[Records supplied Boundary: Start]
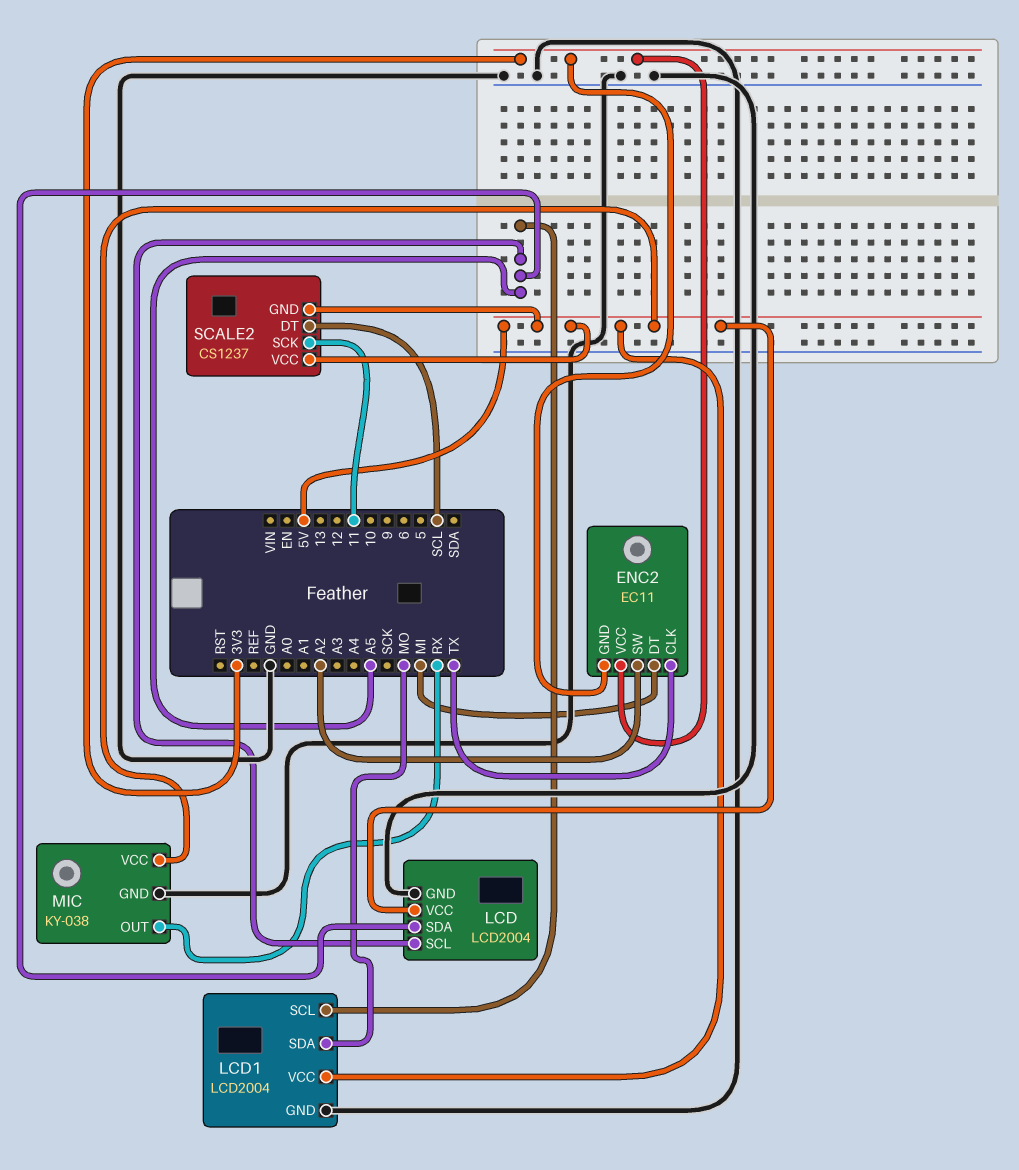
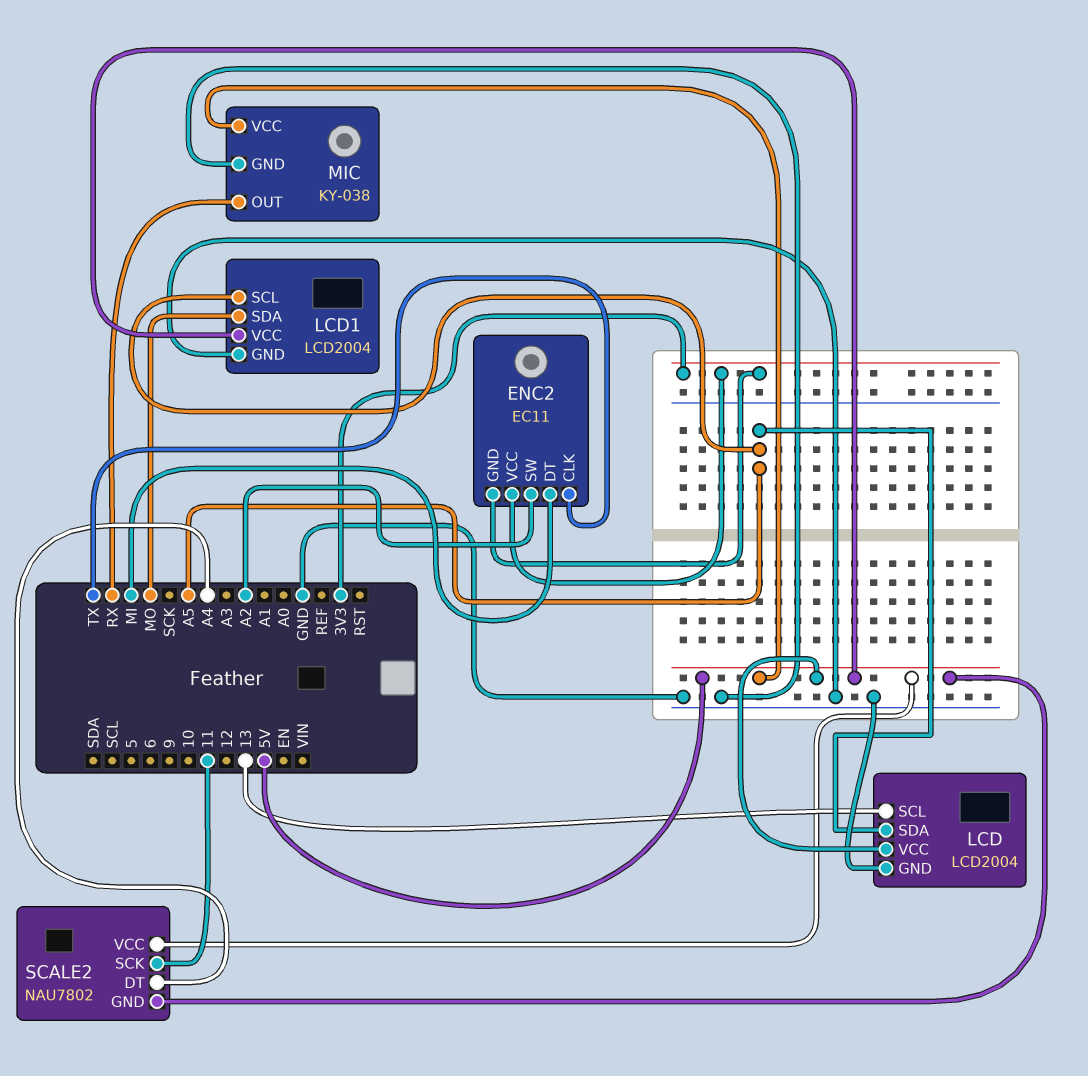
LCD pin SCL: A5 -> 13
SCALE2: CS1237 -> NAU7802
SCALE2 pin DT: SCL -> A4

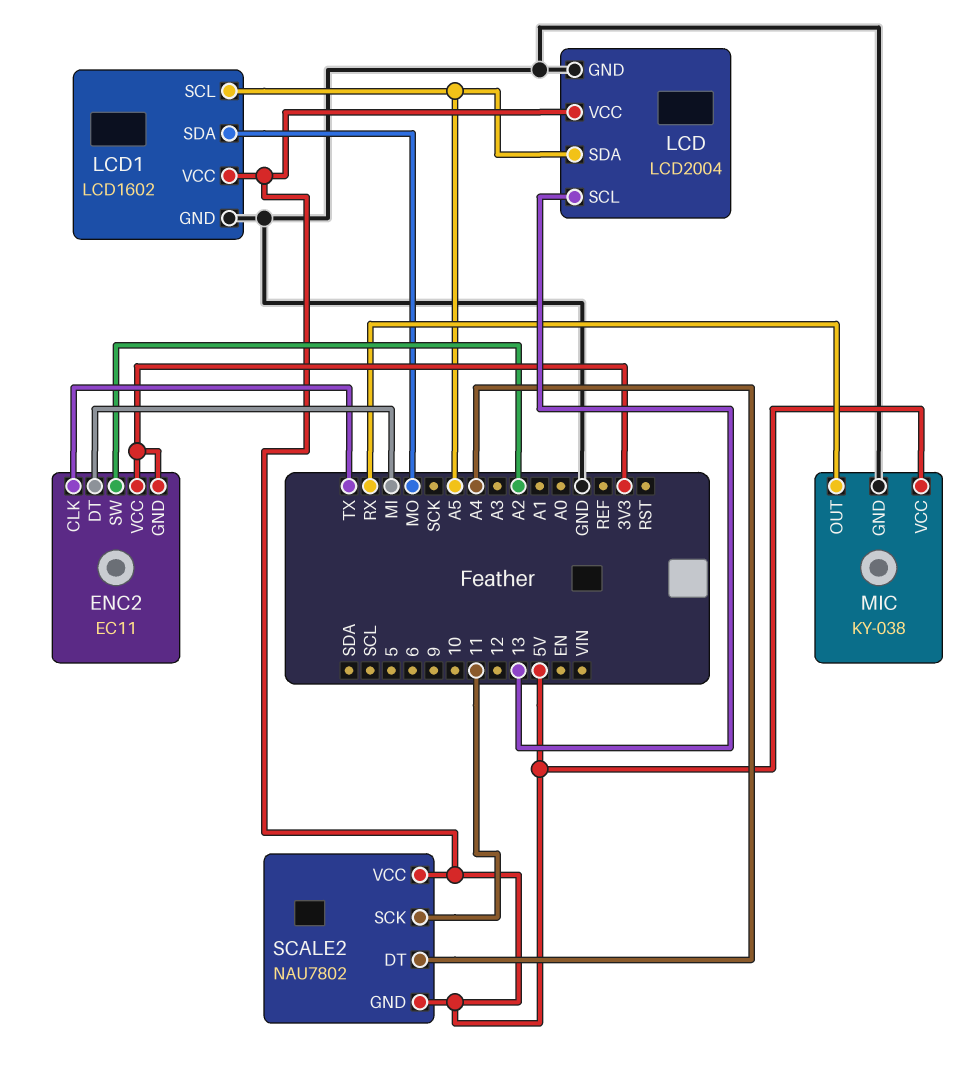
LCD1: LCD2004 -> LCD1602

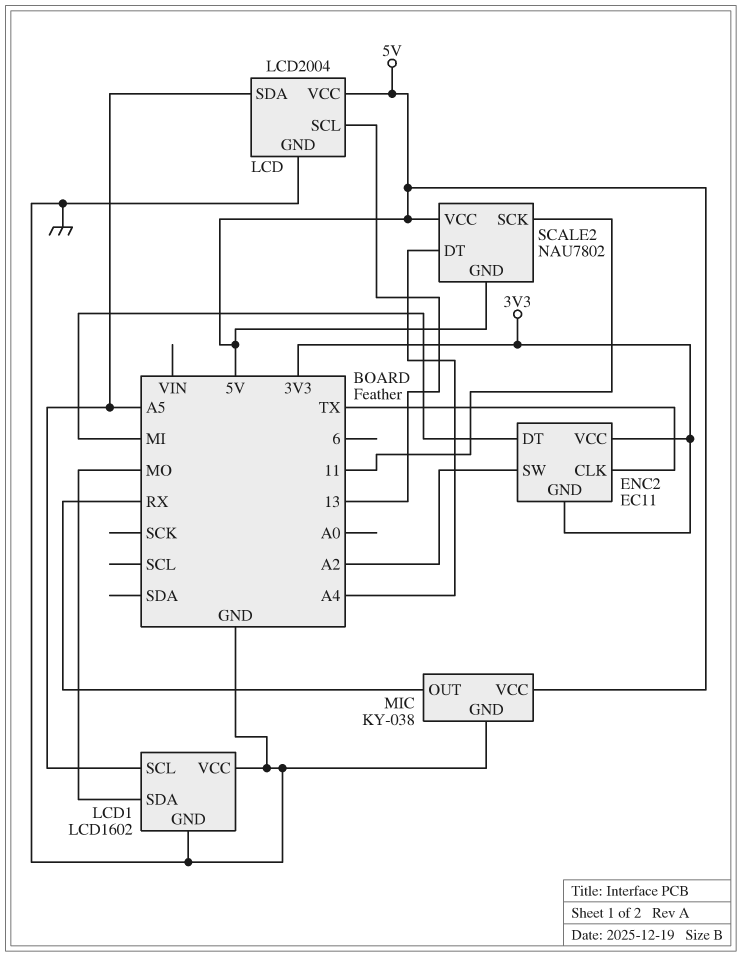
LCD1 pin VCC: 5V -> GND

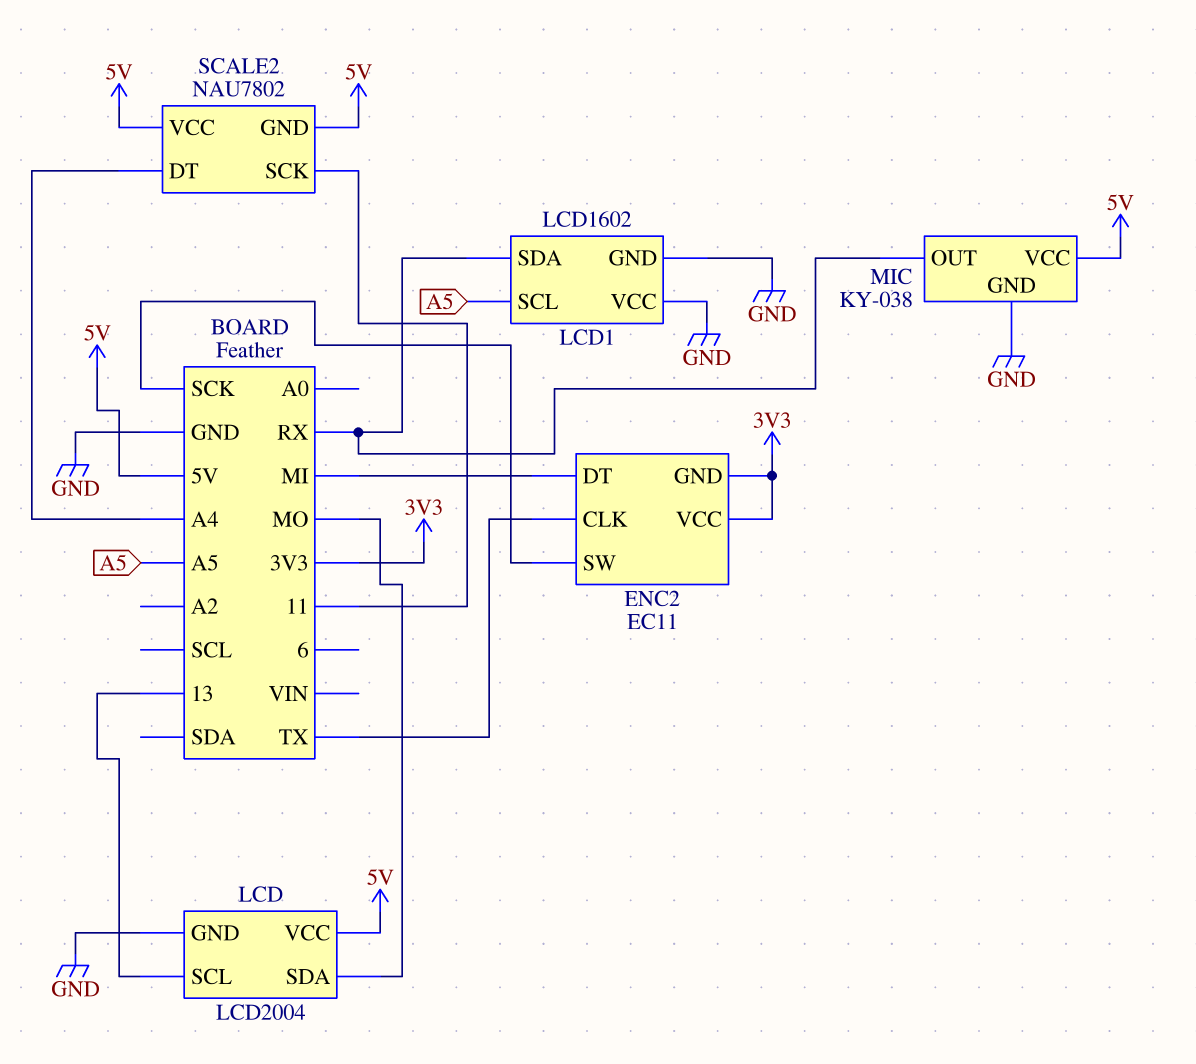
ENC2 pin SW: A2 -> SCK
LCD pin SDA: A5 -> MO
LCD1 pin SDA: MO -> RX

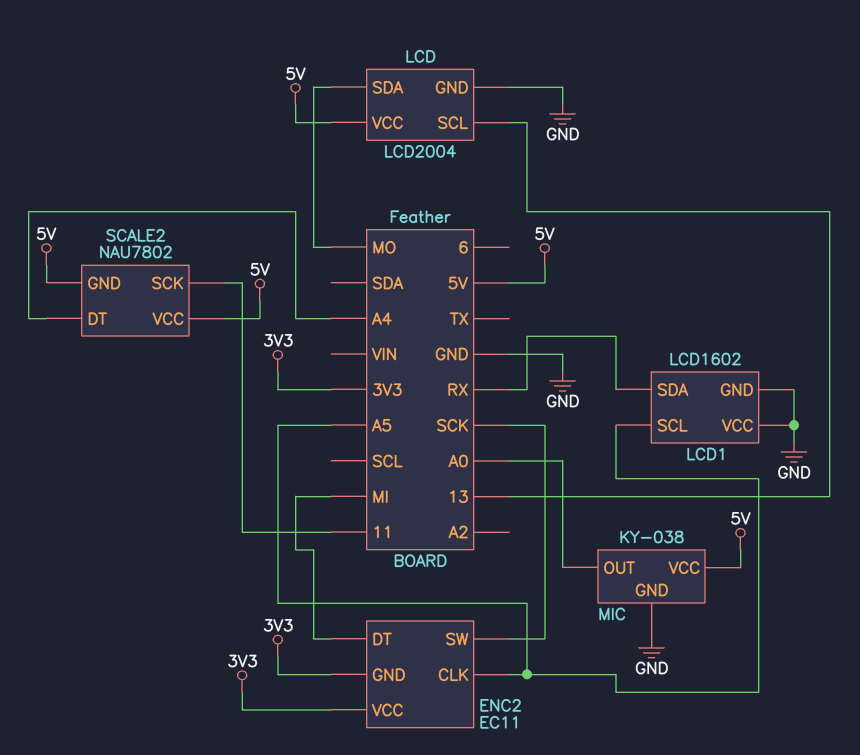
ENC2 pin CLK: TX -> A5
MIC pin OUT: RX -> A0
[Records supplied Boundary: End]
» **What to do**: Only the lines from the one containing "LCD1: LCD2004 -> LCD1602" through the end of the data above are to be output, exactly and without pictures.

» **Finished exercise**:
LCD1: LCD2004 -> LCD1602

LCD1 pin VCC: 5V -> GND

ENC2 pin SW: A2 -> SCK
LCD pin SDA: A5 -> MO
LCD1 pin SDA: MO -> RX

ENC2 pin CLK: TX -> A5
MIC pin OUT: RX -> A0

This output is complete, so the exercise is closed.